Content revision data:
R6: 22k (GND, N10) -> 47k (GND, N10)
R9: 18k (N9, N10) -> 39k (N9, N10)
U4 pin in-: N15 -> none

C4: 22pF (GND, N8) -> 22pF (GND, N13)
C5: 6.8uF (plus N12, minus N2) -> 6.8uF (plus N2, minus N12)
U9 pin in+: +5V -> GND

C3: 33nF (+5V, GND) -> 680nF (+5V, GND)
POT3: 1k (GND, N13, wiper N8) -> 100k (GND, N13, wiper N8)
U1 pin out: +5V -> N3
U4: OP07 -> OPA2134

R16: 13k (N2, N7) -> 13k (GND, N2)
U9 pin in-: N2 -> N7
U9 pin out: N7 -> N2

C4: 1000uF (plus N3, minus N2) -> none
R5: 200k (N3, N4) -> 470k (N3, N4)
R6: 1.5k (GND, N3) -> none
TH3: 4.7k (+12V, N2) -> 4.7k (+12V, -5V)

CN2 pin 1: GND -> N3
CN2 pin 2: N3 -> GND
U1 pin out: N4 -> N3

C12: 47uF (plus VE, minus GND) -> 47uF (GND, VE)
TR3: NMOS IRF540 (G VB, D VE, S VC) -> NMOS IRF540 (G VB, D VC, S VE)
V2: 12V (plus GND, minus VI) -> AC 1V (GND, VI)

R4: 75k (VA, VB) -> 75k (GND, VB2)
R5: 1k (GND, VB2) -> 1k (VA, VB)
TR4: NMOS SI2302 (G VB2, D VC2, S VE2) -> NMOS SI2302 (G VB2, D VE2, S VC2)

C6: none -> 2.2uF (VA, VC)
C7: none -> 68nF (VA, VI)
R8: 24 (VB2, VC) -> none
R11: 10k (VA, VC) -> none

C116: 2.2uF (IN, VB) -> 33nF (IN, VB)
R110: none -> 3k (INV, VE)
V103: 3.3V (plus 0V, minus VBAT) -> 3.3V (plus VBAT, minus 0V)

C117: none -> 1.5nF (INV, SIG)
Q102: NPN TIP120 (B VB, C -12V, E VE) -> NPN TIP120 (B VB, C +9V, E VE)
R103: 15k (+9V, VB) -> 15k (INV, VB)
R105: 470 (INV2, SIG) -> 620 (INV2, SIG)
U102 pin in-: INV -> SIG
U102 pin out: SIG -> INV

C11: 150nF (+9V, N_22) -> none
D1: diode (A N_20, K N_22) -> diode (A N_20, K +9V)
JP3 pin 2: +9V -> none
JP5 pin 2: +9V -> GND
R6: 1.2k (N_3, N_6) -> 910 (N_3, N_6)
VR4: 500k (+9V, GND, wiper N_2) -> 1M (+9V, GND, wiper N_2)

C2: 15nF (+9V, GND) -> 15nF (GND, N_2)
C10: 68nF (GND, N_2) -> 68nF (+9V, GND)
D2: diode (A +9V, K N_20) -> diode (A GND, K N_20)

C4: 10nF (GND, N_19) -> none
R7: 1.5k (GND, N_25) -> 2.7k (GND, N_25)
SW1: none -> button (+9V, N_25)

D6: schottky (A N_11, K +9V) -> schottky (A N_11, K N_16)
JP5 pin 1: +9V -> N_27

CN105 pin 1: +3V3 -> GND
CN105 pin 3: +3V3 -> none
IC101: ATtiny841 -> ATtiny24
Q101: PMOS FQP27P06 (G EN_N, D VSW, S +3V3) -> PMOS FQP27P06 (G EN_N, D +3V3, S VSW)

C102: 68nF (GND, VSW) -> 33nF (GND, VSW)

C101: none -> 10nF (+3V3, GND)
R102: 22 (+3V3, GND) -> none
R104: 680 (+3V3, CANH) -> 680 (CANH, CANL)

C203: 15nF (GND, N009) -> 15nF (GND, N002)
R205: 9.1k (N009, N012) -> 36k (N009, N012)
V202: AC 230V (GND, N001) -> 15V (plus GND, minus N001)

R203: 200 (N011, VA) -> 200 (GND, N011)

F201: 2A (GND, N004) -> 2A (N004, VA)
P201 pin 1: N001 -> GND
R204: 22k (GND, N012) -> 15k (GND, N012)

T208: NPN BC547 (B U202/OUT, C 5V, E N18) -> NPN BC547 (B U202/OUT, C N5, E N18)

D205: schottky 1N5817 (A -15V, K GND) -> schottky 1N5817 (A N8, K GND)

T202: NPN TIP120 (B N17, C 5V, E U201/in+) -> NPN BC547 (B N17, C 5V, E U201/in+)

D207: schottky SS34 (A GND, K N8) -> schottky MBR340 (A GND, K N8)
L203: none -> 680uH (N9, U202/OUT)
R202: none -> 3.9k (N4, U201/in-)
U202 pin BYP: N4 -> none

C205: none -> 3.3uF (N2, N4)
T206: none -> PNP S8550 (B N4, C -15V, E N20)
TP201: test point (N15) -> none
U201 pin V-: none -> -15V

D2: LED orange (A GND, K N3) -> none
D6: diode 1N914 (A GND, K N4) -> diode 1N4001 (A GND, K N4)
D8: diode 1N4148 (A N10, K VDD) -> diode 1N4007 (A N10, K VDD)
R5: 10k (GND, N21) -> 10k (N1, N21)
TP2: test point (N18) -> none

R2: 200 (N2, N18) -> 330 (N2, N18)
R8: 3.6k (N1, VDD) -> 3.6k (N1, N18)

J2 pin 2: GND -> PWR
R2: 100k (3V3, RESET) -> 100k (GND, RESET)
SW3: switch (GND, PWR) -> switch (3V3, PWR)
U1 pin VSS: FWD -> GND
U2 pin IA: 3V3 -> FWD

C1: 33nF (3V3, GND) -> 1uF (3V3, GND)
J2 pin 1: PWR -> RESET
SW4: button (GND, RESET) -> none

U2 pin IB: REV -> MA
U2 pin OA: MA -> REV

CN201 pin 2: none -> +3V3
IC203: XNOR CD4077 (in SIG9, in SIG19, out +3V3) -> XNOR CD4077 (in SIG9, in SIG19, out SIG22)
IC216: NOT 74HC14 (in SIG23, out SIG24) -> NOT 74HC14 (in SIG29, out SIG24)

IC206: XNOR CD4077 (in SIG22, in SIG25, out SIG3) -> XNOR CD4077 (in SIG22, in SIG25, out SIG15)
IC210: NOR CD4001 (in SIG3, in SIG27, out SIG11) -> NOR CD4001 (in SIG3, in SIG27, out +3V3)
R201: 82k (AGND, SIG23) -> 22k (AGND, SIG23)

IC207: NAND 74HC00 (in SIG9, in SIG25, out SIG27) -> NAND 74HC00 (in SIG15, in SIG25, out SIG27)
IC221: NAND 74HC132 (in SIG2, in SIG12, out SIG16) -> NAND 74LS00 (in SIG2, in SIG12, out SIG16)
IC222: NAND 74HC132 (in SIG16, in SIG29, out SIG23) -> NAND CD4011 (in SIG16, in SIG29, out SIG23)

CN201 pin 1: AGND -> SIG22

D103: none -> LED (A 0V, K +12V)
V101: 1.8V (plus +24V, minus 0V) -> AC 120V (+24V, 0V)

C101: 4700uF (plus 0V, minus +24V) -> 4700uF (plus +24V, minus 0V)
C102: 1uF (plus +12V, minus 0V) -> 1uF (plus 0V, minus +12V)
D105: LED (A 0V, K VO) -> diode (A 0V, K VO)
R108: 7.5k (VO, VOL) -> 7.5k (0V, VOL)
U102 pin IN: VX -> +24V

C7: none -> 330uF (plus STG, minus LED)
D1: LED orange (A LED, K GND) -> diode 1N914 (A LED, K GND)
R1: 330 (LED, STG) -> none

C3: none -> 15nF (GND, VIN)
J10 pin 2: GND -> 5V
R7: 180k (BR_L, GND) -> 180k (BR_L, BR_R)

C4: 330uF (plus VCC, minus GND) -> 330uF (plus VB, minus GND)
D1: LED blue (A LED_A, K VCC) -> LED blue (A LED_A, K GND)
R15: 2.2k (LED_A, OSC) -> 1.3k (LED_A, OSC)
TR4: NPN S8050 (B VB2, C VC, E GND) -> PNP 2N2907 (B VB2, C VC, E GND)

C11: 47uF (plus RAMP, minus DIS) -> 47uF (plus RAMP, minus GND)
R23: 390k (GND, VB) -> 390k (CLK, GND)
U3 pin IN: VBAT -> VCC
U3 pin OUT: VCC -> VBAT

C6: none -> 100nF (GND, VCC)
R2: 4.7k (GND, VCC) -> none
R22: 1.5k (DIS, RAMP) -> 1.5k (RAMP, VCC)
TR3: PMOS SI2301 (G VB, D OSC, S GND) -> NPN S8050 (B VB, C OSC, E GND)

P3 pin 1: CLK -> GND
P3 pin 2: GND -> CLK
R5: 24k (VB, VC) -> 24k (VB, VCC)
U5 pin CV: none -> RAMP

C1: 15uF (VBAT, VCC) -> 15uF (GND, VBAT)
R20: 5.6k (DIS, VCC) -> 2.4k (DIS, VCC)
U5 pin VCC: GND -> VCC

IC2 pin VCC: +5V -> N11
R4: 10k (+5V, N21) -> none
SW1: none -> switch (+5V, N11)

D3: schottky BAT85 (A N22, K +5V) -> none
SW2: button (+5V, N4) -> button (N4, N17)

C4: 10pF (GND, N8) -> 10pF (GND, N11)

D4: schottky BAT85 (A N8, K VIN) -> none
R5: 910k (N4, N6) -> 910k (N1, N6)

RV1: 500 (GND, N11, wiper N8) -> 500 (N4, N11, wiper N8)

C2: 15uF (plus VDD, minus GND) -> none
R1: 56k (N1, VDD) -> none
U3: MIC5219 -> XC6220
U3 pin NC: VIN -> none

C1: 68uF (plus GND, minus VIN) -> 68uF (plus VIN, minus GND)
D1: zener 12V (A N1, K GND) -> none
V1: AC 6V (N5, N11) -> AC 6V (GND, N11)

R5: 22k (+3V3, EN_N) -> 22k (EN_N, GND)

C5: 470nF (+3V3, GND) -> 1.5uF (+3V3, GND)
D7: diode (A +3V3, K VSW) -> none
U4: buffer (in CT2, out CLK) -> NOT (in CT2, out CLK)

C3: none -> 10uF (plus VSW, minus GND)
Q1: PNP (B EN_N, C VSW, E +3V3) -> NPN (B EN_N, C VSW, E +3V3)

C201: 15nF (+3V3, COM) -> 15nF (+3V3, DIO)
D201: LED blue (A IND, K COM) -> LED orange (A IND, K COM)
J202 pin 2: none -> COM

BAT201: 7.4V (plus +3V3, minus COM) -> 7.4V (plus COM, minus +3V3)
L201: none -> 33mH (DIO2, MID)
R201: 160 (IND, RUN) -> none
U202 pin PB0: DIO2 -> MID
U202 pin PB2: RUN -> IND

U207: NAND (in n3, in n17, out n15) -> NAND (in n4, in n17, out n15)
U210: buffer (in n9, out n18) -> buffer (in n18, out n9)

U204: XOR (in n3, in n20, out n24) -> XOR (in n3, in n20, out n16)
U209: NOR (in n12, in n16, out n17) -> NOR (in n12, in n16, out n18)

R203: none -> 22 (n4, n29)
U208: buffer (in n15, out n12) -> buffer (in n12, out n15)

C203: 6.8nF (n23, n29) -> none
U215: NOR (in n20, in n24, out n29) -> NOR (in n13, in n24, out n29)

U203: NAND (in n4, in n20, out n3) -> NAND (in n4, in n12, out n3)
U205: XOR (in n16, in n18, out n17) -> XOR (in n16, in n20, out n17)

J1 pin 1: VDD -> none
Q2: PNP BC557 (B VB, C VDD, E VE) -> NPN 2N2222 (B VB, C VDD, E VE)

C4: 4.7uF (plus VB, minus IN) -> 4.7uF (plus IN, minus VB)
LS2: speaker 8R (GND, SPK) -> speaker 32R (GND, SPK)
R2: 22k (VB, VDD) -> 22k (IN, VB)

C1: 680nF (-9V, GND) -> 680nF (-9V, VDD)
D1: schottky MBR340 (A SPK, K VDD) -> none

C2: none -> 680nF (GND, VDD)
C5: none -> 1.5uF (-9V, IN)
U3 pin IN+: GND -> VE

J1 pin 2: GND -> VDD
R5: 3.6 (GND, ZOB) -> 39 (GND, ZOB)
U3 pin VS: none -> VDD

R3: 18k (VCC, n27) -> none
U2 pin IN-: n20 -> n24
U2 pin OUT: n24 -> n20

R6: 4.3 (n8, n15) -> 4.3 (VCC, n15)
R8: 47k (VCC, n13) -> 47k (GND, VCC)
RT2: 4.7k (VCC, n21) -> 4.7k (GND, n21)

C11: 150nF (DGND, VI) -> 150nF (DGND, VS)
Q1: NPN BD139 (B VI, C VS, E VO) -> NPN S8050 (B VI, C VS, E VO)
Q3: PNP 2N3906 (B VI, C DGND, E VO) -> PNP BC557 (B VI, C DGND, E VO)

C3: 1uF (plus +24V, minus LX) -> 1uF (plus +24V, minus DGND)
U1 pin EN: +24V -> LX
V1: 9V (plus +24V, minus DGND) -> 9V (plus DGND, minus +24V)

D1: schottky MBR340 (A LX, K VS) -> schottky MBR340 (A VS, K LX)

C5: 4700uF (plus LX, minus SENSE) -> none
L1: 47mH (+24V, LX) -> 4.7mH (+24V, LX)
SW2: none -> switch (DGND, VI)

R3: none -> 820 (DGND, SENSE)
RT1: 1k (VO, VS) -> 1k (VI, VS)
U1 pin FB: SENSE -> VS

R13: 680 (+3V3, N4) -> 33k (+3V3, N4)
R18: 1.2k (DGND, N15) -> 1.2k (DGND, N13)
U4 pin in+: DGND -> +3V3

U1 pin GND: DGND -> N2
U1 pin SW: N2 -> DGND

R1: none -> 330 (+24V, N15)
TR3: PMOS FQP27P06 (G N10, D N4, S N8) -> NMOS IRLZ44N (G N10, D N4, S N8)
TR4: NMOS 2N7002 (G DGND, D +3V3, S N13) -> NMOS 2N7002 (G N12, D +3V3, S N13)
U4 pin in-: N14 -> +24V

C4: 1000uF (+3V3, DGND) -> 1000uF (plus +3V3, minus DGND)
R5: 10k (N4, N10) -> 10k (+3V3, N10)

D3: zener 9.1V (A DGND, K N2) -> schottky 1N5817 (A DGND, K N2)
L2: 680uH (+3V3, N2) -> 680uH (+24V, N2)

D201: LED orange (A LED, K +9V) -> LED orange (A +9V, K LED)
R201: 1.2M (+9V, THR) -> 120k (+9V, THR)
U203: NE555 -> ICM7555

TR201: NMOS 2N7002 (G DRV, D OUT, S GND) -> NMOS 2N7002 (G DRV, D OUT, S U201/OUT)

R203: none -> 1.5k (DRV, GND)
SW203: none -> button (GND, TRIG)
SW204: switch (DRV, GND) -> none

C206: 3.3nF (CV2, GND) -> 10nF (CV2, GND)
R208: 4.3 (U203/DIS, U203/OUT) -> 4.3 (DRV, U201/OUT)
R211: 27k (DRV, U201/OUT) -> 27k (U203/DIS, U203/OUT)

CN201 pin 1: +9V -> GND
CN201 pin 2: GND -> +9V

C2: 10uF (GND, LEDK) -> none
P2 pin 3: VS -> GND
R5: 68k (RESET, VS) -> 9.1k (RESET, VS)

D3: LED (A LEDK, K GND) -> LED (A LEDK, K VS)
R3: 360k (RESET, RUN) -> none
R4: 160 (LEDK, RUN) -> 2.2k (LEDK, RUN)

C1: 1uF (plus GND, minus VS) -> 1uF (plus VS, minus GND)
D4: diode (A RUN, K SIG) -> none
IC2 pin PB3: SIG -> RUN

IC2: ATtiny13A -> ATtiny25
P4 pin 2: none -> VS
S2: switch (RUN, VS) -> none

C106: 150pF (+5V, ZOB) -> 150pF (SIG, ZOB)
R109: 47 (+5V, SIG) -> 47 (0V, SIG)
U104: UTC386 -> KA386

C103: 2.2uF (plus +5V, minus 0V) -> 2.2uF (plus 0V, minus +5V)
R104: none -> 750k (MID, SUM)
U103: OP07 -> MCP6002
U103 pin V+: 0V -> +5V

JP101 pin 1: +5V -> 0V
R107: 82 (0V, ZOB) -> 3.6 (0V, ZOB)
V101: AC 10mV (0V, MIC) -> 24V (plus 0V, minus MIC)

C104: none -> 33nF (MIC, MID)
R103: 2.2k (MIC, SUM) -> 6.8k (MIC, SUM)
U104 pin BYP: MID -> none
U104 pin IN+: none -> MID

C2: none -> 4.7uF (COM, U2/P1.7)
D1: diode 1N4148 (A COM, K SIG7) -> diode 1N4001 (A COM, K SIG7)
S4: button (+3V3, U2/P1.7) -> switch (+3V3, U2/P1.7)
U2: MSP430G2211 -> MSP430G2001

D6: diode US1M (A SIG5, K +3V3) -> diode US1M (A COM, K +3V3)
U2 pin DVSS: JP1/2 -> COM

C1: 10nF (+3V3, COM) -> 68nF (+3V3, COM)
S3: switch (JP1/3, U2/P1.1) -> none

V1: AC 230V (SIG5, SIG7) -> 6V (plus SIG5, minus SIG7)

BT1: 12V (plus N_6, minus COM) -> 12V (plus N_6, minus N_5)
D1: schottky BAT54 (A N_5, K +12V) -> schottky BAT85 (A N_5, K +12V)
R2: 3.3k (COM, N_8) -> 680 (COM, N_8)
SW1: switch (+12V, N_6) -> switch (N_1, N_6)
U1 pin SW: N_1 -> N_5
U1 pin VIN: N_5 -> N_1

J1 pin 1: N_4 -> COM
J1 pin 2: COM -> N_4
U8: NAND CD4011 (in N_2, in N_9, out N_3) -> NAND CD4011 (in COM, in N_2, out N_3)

◆ DIRECTIONS ◆
From the line that has "R11: 10k (VA, VC) -> none" through the line that has "C4: 10nF (GND, N_19) -> none", copy every line exactly as it appears above, and leave out all others.

◆ RESPONSE AREA ◆
R11: 10k (VA, VC) -> none

C116: 2.2uF (IN, VB) -> 33nF (IN, VB)
R110: none -> 3k (INV, VE)
V103: 3.3V (plus 0V, minus VBAT) -> 3.3V (plus VBAT, minus 0V)

C117: none -> 1.5nF (INV, SIG)
Q102: NPN TIP120 (B VB, C -12V, E VE) -> NPN TIP120 (B VB, C +9V, E VE)
R103: 15k (+9V, VB) -> 15k (INV, VB)
R105: 470 (INV2, SIG) -> 620 (INV2, SIG)
U102 pin in-: INV -> SIG
U102 pin out: SIG -> INV

C11: 150nF (+9V, N_22) -> none
D1: diode (A N_20, K N_22) -> diode (A N_20, K +9V)
JP3 pin 2: +9V -> none
JP5 pin 2: +9V -> GND
R6: 1.2k (N_3, N_6) -> 910 (N_3, N_6)
VR4: 500k (+9V, GND, wiper N_2) -> 1M (+9V, GND, wiper N_2)

C2: 15nF (+9V, GND) -> 15nF (GND, N_2)
C10: 68nF (GND, N_2) -> 68nF (+9V, GND)
D2: diode (A +9V, K N_20) -> diode (A GND, K N_20)

C4: 10nF (GND, N_19) -> none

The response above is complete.